[Opening PROVIDED RECORDS section]

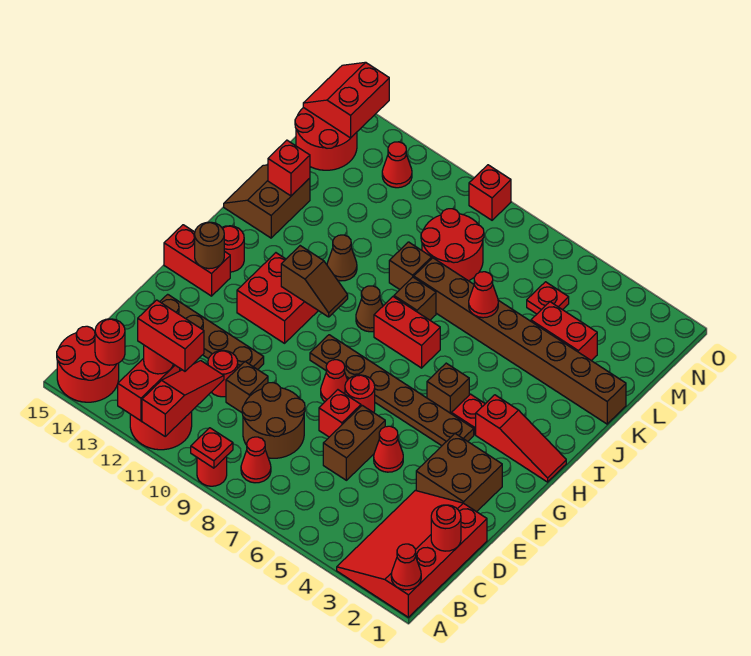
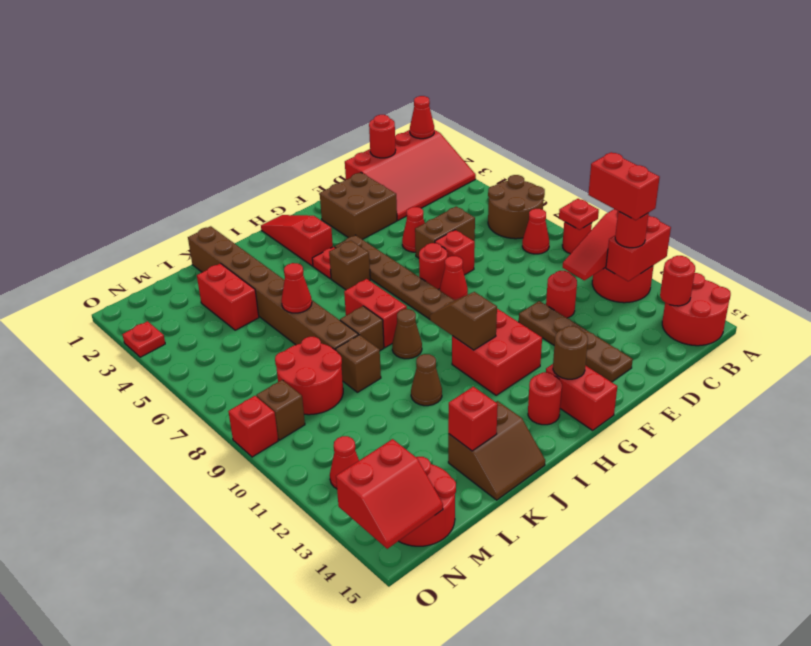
brown round brick C8:D9 level 1 -> brown round brick A6:B7 level 1
brown brick D10 level 1 -> brown brick N9 level 1
red plate M5 level 1 -> red plate O3 level 1

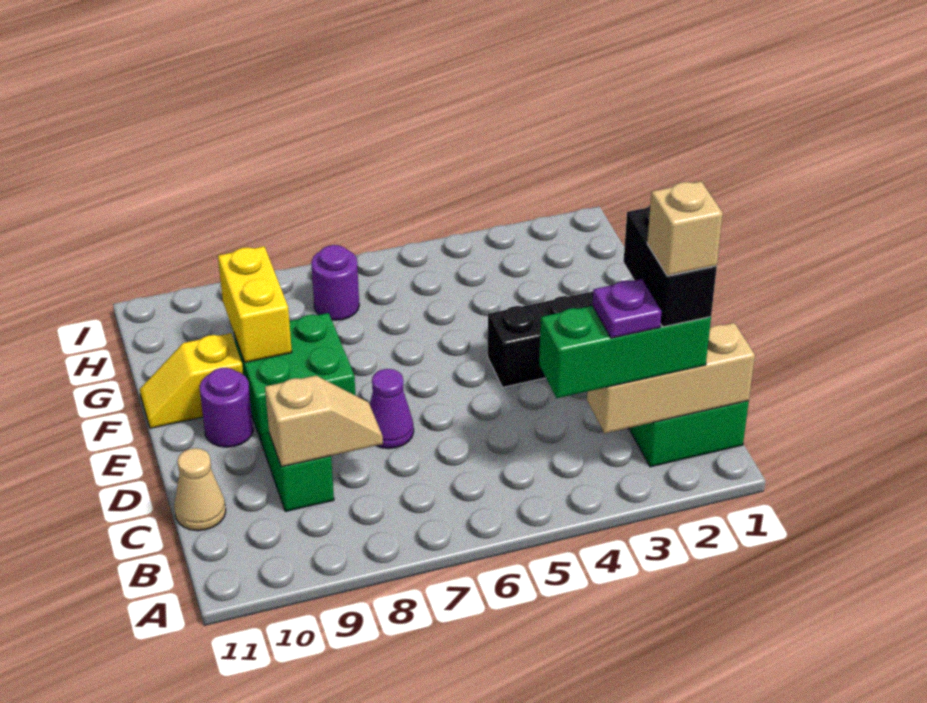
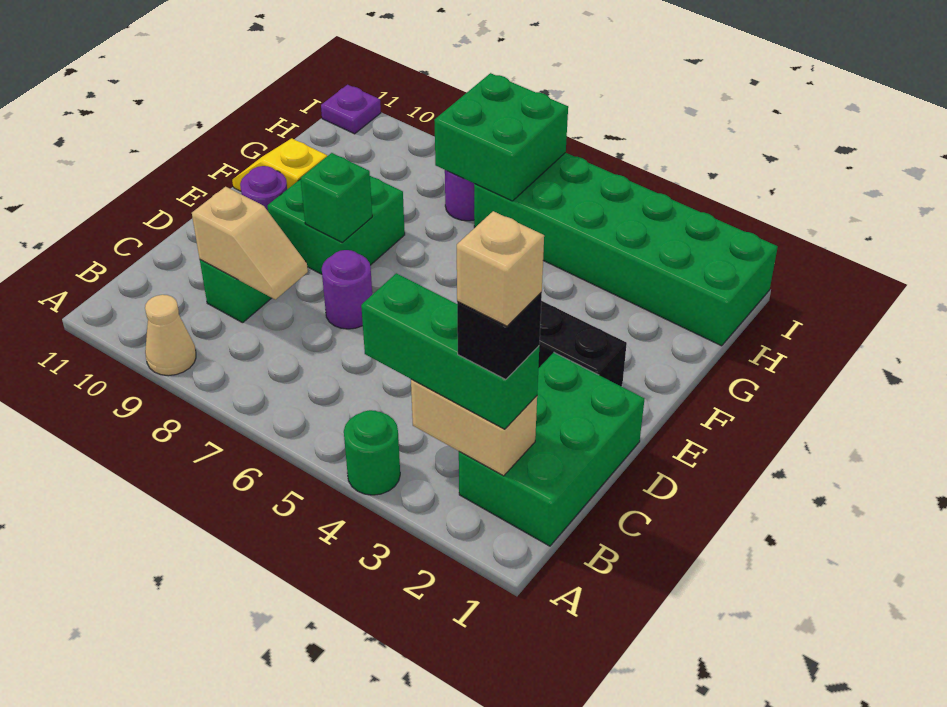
none -> green round brick A4 level 1
tan brick B1:B3 level 2 -> tan brick B2:B3 level 2
black brick B2:C2 level 4 -> black brick B2 level 4
purple plate B3 level 4 -> purple plate I11 level 1
tan cone C11 level 1 -> tan cone A9 level 1
purple cone D7 level 1 -> purple round brick D7 level 1
none -> green brick E8 level 2
yellow brick F9:G9 level 2 -> none
none -> green brick H1:I6 level 1
none -> green brick H6:I7 level 2

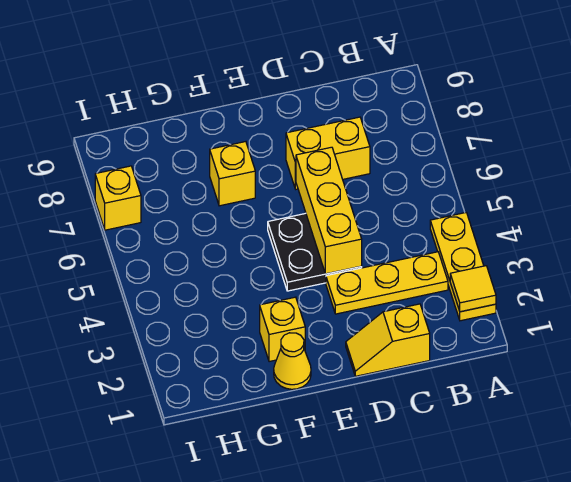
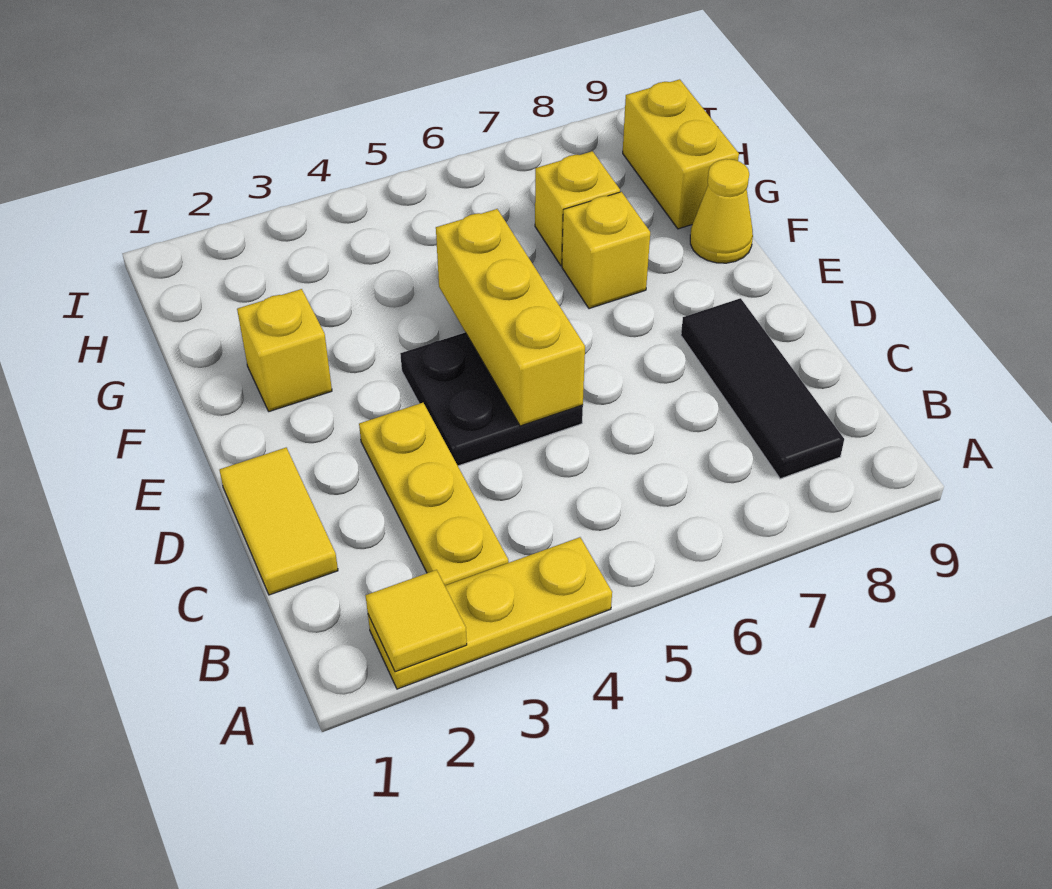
none -> black tile B8:D8 level 1
yellow slope C1:D1 level 1 top C -> yellow tile C1:D1 level 1
yellow brick C7:D7 level 1 -> yellow brick G9:H9 level 1
yellow brick D4:D6 level 2 -> yellow brick D5:F5 level 2
yellow cone F1 level 1 -> yellow cone F9 level 1
yellow brick I7 level 1 -> yellow brick G7 level 1

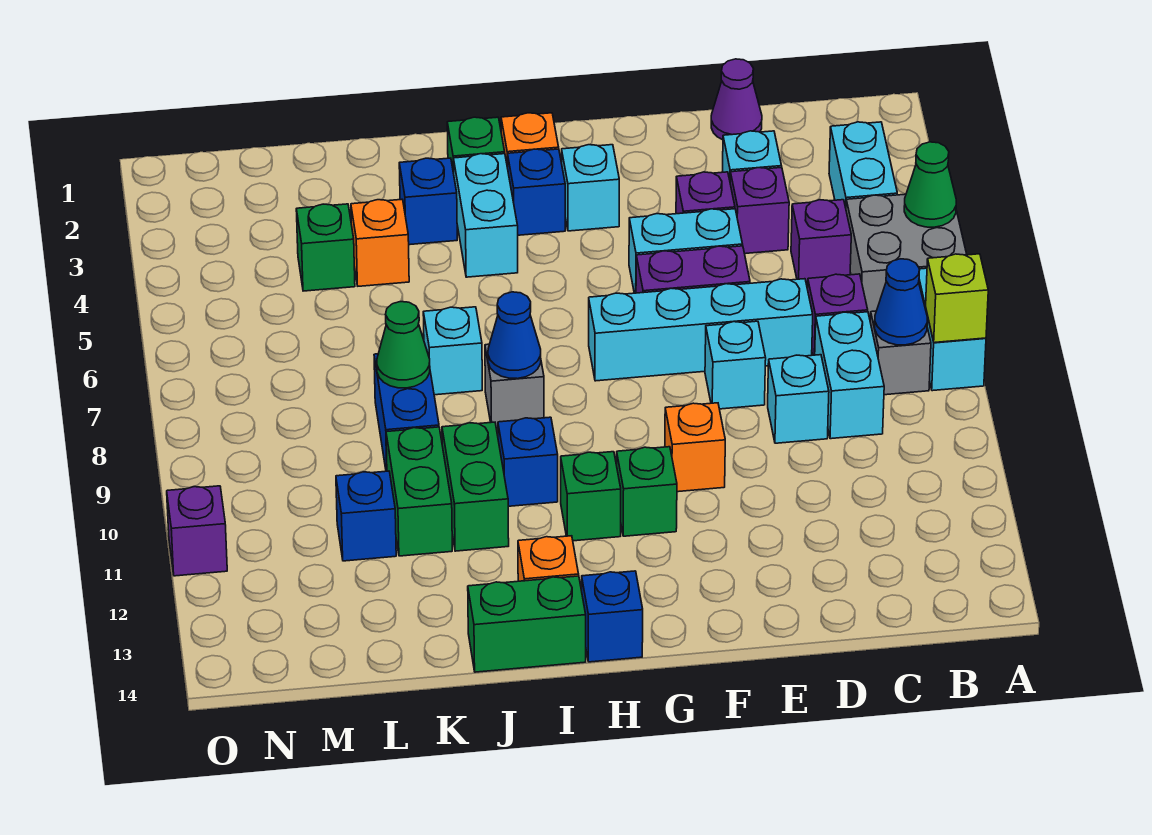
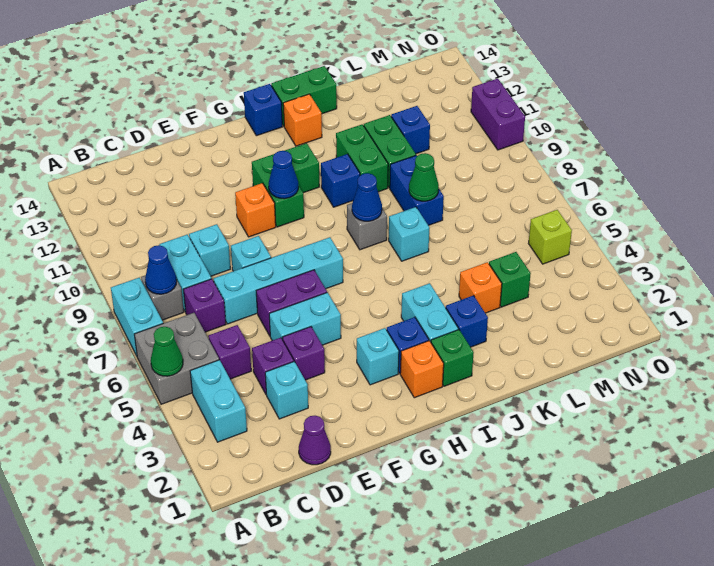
lime brick A8 level 2 -> lime brick N5 level 1
none -> blue cone G10 level 2
green brick G11 level 1 -> green brick G10:G11 level 1
purple brick O11 level 1 -> purple brick O10:O11 level 1

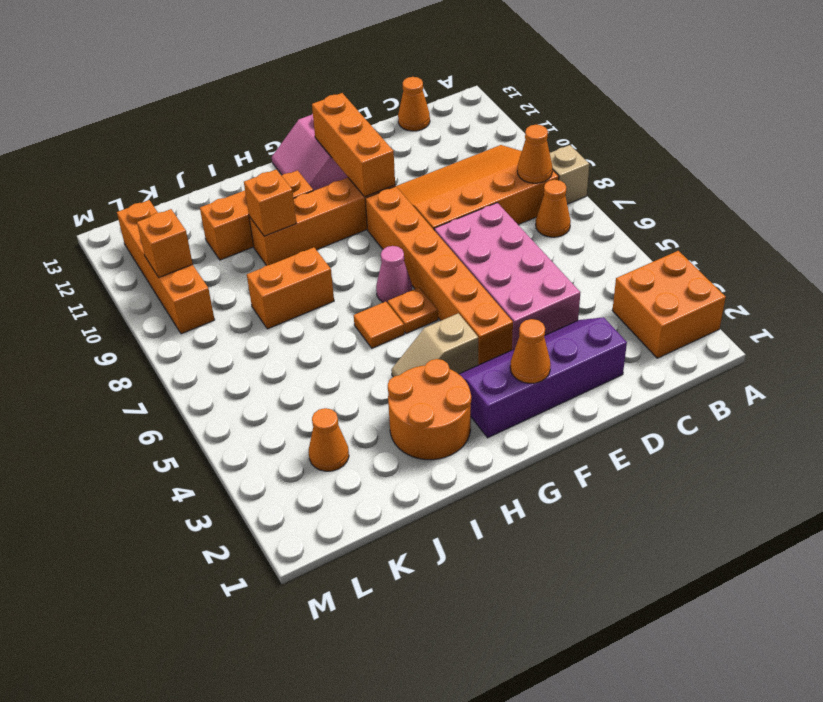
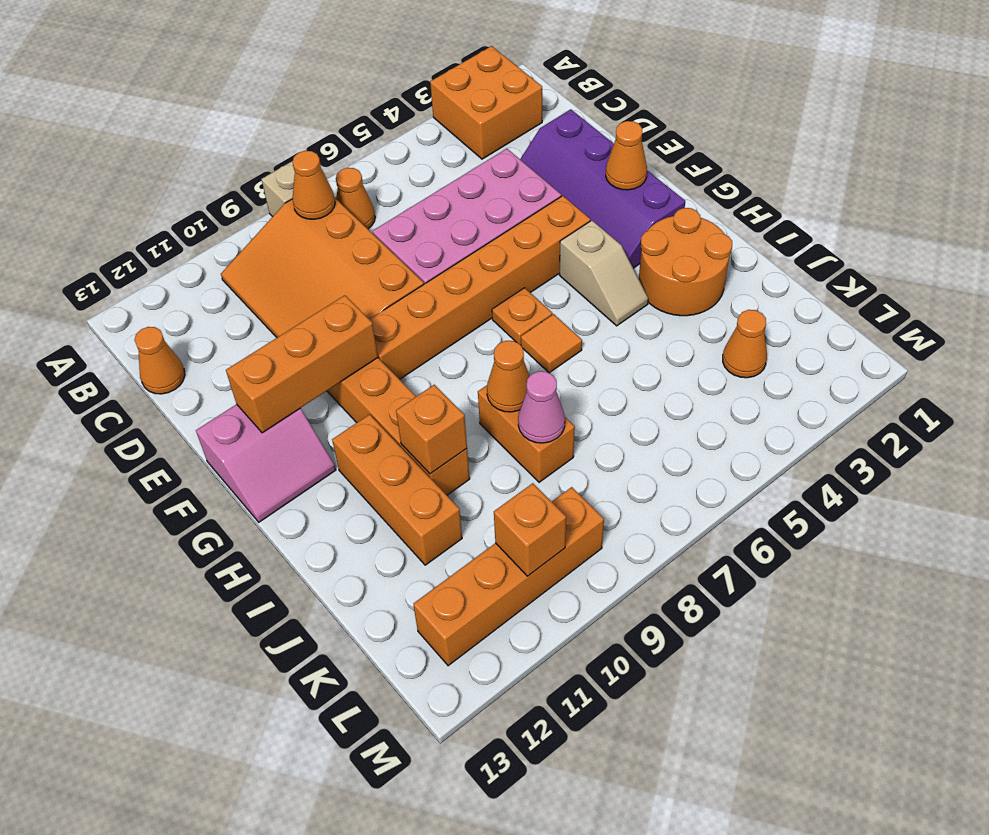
pink cone G7 level 1 -> pink cone J8 level 2
none -> orange cone I8 level 2

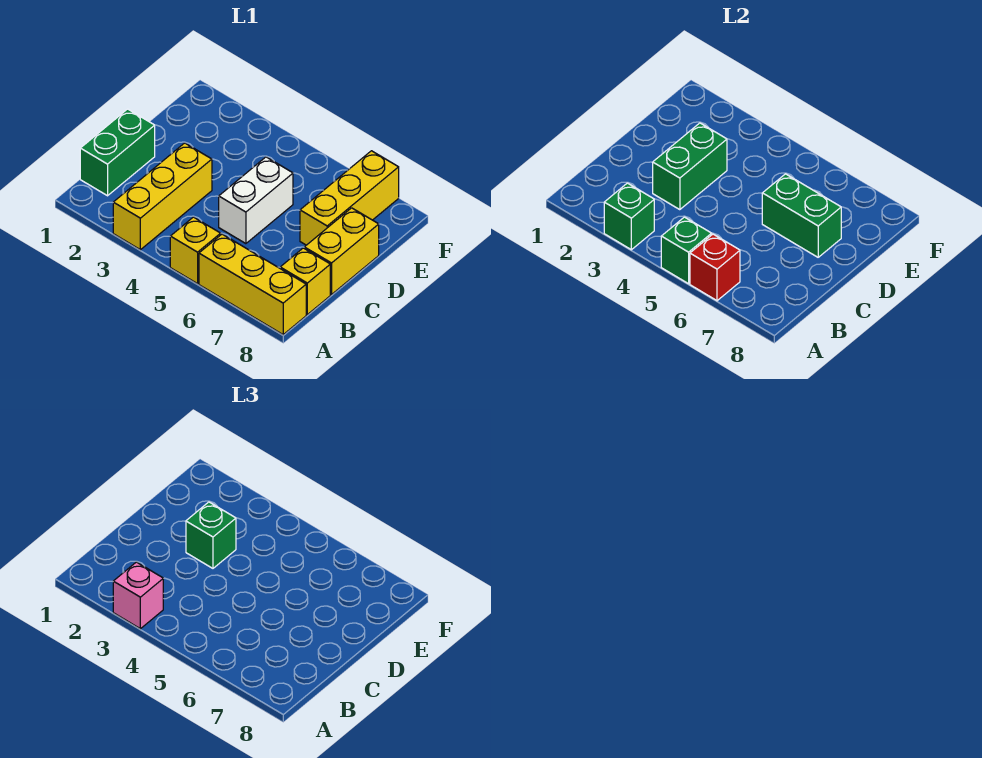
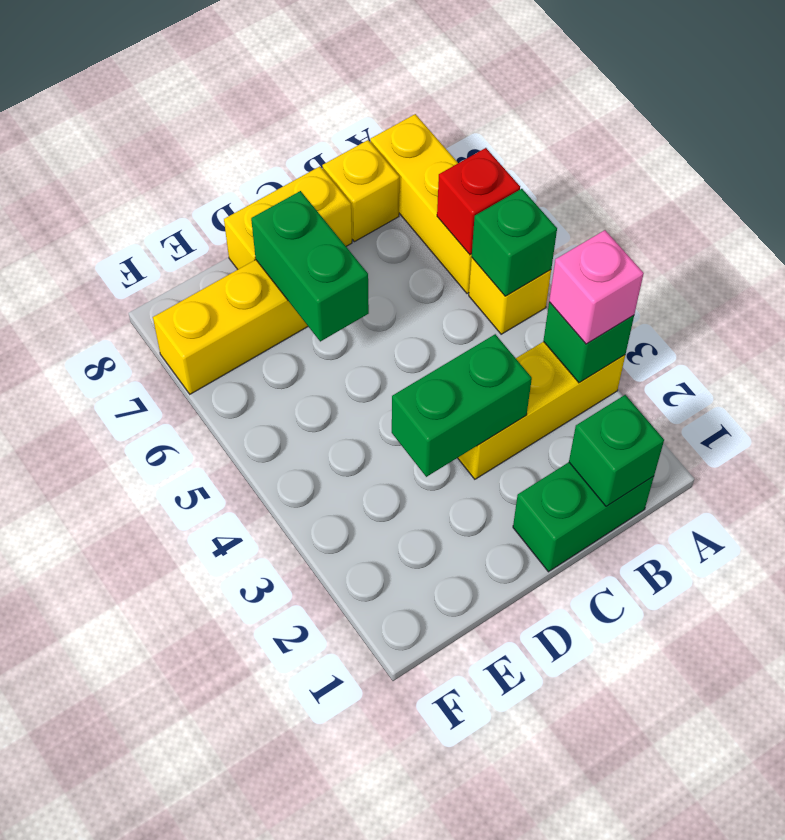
white brick C5:D5 level 1 -> none
green brick D3 level 3 -> green brick B1 level 2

[Closing PROVIDED RECORDS section]

TASK TO COMPLETE:
Go through the records and show every line with the string "yellow" in it.

FINISHED EXERCISE:
yellow brick F9:G9 level 2 -> none
yellow slope C1:D1 level 1 top C -> yellow tile C1:D1 level 1
yellow brick C7:D7 level 1 -> yellow brick G9:H9 level 1
yellow brick D4:D6 level 2 -> yellow brick D5:F5 level 2
yellow cone F1 level 1 -> yellow cone F9 level 1
yellow brick I7 level 1 -> yellow brick G7 level 1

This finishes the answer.